> **PROBLEM REQUIREMENTS**
Gather every line in the entries below that contains the word "bottom", and copy each one out in full.

> **AVAILABLE DATA**

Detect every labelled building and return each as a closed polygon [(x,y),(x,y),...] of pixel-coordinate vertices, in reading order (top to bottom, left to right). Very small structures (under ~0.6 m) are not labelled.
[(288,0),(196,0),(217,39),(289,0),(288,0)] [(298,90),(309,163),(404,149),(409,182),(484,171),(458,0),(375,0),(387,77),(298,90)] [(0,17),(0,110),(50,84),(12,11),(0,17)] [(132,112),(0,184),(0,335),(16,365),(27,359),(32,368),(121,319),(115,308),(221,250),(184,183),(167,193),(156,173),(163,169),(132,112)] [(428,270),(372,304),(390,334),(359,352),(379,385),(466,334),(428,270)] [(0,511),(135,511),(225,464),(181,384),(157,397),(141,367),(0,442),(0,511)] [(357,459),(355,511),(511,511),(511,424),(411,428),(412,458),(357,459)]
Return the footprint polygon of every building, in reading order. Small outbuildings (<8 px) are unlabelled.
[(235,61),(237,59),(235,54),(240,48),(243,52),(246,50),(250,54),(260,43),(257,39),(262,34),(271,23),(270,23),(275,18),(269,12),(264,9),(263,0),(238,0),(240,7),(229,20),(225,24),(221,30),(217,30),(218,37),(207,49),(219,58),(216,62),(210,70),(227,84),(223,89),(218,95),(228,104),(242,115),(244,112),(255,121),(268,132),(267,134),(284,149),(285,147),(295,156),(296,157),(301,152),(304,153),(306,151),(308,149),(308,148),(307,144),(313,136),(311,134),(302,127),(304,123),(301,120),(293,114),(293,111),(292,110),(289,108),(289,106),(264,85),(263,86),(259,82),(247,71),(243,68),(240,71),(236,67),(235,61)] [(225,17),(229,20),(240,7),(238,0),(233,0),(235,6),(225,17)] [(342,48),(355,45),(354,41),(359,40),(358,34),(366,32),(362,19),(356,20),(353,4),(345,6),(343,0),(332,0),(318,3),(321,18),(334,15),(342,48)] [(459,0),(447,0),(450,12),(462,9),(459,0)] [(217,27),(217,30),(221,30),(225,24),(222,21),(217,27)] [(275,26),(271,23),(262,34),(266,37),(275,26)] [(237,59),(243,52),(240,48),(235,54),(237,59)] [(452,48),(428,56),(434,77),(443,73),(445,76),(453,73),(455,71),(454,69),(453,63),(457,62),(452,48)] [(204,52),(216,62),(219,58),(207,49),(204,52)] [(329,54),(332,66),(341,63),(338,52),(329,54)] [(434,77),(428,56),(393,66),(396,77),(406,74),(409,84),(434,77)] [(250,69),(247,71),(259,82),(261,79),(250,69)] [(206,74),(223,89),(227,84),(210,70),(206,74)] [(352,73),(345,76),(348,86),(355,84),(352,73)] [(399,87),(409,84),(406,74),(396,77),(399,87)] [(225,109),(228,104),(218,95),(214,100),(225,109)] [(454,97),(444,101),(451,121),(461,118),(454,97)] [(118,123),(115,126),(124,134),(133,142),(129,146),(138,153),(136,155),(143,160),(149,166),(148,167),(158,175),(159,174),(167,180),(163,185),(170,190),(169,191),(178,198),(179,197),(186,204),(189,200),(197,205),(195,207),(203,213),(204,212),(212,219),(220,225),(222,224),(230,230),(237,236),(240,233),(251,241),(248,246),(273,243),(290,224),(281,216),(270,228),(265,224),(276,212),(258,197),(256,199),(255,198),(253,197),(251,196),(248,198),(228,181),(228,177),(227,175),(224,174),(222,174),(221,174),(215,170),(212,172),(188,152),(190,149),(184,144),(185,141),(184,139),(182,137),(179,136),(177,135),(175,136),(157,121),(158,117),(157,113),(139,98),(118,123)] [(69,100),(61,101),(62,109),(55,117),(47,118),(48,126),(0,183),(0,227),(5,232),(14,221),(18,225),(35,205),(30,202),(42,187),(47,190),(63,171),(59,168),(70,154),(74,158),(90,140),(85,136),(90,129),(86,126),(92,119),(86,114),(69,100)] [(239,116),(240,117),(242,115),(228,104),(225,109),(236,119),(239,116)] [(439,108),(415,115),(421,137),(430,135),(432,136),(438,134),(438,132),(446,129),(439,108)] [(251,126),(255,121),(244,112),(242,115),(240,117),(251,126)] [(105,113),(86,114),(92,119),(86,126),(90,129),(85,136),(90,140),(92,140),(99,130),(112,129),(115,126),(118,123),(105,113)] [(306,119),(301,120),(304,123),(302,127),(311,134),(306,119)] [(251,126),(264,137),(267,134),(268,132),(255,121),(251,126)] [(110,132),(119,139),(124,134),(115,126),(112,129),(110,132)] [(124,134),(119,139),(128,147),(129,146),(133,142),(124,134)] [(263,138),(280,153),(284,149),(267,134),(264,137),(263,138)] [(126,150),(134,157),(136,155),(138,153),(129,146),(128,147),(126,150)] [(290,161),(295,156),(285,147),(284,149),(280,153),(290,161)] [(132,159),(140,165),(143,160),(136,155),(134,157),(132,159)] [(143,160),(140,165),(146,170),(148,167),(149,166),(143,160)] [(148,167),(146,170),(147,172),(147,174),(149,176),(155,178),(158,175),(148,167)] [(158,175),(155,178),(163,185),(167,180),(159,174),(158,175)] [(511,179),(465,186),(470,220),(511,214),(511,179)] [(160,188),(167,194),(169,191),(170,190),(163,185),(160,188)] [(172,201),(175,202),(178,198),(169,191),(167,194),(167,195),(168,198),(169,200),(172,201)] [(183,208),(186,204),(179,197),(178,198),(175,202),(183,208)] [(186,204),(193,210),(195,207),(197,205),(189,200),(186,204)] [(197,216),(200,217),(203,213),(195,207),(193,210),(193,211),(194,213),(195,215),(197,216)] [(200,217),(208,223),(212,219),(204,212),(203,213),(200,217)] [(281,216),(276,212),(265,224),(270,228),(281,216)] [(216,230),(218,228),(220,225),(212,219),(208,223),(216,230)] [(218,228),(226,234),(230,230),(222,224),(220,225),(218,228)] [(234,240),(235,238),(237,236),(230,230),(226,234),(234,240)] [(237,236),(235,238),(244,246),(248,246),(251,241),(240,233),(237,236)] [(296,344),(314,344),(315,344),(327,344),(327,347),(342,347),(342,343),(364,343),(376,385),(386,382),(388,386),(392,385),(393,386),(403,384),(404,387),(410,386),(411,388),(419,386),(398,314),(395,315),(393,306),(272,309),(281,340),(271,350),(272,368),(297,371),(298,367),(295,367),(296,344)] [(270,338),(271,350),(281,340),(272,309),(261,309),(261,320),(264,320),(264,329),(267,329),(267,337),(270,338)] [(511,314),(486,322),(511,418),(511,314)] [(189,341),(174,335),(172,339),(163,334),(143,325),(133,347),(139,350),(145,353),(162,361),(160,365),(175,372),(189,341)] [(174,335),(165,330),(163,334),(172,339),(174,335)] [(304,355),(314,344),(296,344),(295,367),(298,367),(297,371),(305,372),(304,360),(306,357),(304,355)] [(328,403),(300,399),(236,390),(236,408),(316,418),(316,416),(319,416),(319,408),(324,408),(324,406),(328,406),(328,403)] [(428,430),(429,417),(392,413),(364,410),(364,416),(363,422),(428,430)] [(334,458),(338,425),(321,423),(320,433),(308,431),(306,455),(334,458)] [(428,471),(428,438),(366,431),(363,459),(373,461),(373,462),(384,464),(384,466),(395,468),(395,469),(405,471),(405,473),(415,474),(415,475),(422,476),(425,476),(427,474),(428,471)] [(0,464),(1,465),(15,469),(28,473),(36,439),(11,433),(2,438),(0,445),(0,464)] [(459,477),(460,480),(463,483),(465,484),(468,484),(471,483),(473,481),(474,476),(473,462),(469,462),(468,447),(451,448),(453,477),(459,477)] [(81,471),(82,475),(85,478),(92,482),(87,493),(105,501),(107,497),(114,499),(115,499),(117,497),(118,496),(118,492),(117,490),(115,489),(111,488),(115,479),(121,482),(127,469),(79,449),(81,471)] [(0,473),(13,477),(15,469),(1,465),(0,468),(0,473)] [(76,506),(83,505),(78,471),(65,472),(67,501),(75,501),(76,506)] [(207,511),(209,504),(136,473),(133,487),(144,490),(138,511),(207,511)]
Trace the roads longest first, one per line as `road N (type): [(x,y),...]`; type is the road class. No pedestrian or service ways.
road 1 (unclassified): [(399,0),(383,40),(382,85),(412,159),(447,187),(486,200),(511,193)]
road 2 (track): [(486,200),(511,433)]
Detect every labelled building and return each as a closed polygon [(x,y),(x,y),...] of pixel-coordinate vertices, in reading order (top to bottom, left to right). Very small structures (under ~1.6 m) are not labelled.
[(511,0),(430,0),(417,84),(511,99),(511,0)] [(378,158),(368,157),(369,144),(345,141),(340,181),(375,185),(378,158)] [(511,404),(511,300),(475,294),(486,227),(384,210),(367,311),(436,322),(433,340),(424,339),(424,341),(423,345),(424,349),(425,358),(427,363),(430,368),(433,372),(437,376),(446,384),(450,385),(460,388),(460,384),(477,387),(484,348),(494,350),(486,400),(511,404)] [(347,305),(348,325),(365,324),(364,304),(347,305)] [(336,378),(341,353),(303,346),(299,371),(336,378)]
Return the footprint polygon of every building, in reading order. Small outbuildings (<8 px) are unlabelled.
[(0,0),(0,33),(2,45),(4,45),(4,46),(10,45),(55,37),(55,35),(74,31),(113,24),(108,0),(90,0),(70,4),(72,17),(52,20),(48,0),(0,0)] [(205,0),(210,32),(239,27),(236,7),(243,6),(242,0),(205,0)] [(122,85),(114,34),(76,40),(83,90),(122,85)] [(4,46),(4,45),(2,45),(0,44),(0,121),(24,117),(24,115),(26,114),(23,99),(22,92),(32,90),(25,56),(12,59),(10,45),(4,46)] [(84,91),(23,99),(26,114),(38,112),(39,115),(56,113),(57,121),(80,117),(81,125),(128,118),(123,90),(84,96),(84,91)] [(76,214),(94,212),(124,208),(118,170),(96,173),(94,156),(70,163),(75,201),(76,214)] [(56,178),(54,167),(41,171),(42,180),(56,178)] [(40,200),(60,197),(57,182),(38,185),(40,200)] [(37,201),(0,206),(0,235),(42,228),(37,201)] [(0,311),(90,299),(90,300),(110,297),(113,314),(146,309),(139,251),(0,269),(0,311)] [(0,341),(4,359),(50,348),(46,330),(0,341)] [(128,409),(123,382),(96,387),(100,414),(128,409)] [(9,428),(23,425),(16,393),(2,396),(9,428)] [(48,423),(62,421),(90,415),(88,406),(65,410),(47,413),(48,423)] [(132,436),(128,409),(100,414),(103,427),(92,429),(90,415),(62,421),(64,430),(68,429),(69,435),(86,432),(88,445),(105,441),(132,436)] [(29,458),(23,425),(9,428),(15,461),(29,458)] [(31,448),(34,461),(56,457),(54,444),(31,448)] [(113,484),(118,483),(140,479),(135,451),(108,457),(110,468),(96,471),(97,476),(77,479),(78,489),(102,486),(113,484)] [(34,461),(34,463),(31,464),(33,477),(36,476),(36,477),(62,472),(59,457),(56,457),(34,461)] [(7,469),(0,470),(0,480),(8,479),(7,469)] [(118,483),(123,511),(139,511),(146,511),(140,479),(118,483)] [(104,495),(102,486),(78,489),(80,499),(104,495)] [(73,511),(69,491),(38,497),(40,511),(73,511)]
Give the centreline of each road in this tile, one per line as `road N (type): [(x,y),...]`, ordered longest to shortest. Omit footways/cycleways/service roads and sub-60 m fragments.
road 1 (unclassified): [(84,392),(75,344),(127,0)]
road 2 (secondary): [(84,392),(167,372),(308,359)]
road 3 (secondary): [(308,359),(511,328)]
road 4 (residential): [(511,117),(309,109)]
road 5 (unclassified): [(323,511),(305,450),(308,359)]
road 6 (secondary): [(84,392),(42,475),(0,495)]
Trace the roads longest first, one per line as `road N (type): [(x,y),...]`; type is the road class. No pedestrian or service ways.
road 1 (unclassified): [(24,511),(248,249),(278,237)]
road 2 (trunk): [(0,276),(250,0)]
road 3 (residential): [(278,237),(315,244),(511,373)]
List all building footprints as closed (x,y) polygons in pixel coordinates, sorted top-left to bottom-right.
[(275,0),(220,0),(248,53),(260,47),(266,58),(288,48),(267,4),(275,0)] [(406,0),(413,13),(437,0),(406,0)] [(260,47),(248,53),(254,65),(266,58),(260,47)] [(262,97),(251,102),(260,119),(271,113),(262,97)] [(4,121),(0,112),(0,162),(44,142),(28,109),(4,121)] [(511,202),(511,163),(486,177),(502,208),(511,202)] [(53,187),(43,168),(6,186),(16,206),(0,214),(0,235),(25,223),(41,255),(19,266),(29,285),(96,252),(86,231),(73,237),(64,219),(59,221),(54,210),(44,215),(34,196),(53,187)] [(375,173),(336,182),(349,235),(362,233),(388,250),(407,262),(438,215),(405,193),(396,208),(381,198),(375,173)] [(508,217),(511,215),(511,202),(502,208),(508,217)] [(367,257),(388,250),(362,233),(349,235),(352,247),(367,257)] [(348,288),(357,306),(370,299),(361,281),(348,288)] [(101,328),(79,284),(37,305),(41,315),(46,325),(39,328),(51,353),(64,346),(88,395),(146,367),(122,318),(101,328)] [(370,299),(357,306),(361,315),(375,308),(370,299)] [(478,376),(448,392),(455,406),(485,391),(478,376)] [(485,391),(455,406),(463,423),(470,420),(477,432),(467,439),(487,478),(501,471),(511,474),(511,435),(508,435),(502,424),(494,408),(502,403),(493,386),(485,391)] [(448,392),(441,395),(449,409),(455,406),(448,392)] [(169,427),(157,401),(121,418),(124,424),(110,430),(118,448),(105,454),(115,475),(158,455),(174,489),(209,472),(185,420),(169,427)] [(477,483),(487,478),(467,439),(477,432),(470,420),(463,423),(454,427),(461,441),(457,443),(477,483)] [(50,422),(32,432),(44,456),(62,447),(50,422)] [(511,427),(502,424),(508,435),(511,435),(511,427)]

> **RESULT BELOW**
Detect every labelled building and return each as a closed polygon [(x,y),(x,y),...] of pixel-coordinate vertices, in reading order (top to bottom, left to right). Very small structures (under ~0.6 m) are not labelled.
Detect every labelled building and return each as a closed polygon [(x,y),(x,y),...] of pixel-coordinate vertices, in reading order (top to bottom, left to right). Very small structures (under ~1.6 m) are not labelled.
List all building footprints as closed (x,y) polygons in pixel coordinates, sorted top-left to bottom-right.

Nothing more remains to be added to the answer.